[Source data]
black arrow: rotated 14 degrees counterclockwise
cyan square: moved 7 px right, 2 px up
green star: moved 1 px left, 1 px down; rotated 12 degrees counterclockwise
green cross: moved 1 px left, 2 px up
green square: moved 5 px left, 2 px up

[Action item] Each line above should appear again, reproduced exactly.

[Output]
black arrow: rotated 14 degrees counterclockwise
cyan square: moved 7 px right, 2 px up
green star: moved 1 px left, 1 px down; rotated 12 degrees counterclockwise
green cross: moved 1 px left, 2 px up
green square: moved 5 px left, 2 px up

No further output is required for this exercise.